-- DATASET RECORDS follows --

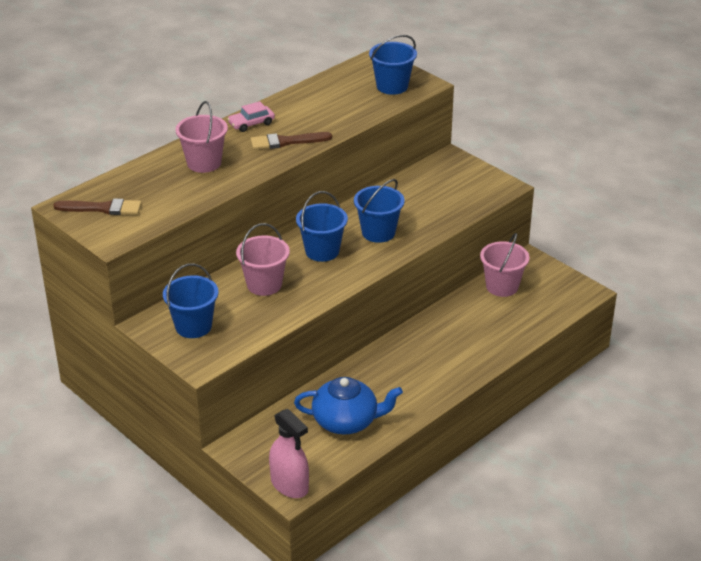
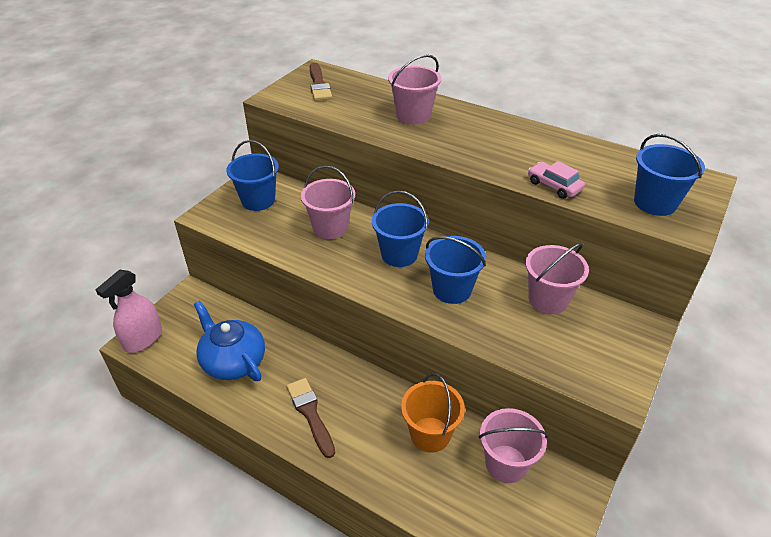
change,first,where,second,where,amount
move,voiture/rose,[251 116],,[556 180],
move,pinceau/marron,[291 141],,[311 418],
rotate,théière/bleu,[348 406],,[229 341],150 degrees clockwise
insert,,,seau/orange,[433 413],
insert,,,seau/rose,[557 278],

-- DATASET RECORDS concluded --

• **WHAT TO PRODUCE**
Copy every line above that includes the string "seau".

• **RESULT OF THE TASK**
insert,,,seau/orange,[433 413],
insert,,,seau/rose,[557 278],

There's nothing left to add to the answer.